_Raw data:_
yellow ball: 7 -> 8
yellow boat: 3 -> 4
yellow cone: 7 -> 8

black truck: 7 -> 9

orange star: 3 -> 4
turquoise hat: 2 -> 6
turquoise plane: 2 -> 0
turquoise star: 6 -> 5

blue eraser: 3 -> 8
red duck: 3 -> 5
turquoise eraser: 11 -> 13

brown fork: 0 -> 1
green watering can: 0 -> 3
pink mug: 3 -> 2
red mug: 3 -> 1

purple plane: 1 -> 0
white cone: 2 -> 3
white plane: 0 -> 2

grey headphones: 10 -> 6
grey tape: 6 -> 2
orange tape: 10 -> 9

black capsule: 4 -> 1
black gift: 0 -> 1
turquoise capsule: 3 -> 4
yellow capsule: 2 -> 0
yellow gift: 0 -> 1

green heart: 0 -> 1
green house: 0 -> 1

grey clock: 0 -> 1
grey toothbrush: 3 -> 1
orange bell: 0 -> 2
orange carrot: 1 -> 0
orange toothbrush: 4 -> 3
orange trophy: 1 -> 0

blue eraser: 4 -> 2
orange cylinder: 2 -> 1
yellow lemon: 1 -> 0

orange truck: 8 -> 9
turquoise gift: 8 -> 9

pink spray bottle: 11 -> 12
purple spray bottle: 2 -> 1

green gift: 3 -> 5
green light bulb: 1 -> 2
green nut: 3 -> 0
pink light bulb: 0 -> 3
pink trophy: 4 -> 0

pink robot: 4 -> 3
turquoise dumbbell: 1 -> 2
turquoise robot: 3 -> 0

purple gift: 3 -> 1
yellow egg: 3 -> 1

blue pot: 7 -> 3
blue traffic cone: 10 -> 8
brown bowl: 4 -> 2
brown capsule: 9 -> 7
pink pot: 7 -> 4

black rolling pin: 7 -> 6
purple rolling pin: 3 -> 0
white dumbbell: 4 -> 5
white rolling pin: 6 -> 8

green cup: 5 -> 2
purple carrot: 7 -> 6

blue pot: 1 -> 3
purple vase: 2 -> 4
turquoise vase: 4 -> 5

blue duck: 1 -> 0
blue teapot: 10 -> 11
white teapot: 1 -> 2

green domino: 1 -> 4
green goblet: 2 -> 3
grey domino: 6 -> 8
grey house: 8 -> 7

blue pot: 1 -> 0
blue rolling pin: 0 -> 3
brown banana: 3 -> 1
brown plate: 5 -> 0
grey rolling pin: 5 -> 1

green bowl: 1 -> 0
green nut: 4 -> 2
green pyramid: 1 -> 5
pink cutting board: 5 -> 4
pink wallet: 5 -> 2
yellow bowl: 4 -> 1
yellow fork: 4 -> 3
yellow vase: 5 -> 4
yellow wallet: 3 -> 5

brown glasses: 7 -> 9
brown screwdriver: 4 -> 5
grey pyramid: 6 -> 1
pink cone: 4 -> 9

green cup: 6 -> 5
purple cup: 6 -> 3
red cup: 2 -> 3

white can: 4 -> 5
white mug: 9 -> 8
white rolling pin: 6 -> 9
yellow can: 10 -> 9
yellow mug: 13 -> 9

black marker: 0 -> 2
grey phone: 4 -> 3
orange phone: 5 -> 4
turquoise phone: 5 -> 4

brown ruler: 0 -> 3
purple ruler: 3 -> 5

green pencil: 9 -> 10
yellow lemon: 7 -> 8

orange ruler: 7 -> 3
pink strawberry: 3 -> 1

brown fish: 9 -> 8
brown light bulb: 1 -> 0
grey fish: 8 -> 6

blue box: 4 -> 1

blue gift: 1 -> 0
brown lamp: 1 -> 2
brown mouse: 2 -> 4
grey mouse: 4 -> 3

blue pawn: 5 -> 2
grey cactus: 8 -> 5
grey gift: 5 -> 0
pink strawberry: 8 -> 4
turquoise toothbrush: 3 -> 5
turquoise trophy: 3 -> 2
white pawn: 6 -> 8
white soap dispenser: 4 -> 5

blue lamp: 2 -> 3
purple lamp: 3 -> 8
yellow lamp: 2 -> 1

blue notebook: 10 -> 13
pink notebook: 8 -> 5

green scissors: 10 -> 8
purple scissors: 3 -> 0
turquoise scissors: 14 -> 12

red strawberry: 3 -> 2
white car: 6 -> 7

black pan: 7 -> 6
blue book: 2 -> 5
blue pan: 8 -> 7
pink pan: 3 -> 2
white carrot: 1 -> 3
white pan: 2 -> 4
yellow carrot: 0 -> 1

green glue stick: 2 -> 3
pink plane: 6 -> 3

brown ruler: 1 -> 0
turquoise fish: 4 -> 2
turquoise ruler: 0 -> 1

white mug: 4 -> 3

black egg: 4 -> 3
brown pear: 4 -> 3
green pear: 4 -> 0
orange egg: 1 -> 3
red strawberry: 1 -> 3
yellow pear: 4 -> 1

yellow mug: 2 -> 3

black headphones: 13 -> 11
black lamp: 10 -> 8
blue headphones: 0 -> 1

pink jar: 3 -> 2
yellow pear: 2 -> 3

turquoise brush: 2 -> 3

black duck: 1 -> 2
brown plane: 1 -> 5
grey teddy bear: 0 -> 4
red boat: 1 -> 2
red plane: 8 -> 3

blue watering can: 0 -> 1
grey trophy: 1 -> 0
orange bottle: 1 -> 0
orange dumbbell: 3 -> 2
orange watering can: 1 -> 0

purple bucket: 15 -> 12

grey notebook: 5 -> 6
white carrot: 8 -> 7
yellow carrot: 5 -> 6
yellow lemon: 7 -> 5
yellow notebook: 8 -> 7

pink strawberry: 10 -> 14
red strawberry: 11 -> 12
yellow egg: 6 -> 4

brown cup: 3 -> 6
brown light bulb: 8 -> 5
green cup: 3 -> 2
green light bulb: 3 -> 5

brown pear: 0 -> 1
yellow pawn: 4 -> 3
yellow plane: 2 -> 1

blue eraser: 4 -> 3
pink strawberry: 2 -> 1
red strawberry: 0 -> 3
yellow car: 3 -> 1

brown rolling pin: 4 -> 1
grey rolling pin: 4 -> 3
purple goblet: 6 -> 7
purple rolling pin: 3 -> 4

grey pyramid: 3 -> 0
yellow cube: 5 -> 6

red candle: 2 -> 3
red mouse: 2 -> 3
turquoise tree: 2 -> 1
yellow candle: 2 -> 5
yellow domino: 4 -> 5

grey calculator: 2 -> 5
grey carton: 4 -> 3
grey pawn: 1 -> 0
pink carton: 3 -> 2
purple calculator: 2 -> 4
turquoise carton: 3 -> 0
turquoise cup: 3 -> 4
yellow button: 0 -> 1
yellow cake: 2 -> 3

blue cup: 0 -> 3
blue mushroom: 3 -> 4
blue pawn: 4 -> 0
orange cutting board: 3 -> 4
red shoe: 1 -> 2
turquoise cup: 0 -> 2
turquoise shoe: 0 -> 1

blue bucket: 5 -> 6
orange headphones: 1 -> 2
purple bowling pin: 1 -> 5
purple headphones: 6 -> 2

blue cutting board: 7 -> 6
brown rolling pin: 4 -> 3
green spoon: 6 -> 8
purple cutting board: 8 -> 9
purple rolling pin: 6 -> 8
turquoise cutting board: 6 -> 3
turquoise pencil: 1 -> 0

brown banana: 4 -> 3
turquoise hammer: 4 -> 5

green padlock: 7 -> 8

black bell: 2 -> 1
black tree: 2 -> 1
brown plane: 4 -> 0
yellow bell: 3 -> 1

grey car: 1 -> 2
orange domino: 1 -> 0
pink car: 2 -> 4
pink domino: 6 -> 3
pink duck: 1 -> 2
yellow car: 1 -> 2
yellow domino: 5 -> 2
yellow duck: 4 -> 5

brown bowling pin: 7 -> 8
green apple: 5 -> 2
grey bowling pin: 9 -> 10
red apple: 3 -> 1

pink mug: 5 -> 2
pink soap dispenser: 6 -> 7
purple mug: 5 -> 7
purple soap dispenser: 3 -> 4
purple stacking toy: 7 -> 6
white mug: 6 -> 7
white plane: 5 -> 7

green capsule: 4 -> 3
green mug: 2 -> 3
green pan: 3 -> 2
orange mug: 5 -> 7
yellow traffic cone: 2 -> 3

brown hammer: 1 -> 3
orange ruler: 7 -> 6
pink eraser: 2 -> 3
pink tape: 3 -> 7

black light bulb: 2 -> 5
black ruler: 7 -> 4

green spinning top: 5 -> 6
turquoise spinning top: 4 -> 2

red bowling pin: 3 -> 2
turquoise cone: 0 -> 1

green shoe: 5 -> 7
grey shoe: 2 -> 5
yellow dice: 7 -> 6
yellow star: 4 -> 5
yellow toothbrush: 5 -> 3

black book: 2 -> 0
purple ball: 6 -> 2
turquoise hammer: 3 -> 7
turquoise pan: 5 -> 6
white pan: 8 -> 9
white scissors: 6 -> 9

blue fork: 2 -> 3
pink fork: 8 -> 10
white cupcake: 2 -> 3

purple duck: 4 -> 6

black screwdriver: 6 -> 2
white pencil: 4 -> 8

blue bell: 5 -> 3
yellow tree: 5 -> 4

_Aim of the task:_
Reproduce, exactly as they stand in the data above, the lines from the one that holds "pink strawberry: 10 -> 14" to the one that holds "turquoise cup: 3 -> 4", inclusive.

_Worked solution:_
pink strawberry: 10 -> 14
red strawberry: 11 -> 12
yellow egg: 6 -> 4

brown cup: 3 -> 6
brown light bulb: 8 -> 5
green cup: 3 -> 2
green light bulb: 3 -> 5

brown pear: 0 -> 1
yellow pawn: 4 -> 3
yellow plane: 2 -> 1

blue eraser: 4 -> 3
pink strawberry: 2 -> 1
red strawberry: 0 -> 3
yellow car: 3 -> 1

brown rolling pin: 4 -> 1
grey rolling pin: 4 -> 3
purple goblet: 6 -> 7
purple rolling pin: 3 -> 4

grey pyramid: 3 -> 0
yellow cube: 5 -> 6

red candle: 2 -> 3
red mouse: 2 -> 3
turquoise tree: 2 -> 1
yellow candle: 2 -> 5
yellow domino: 4 -> 5

grey calculator: 2 -> 5
grey carton: 4 -> 3
grey pawn: 1 -> 0
pink carton: 3 -> 2
purple calculator: 2 -> 4
turquoise carton: 3 -> 0
turquoise cup: 3 -> 4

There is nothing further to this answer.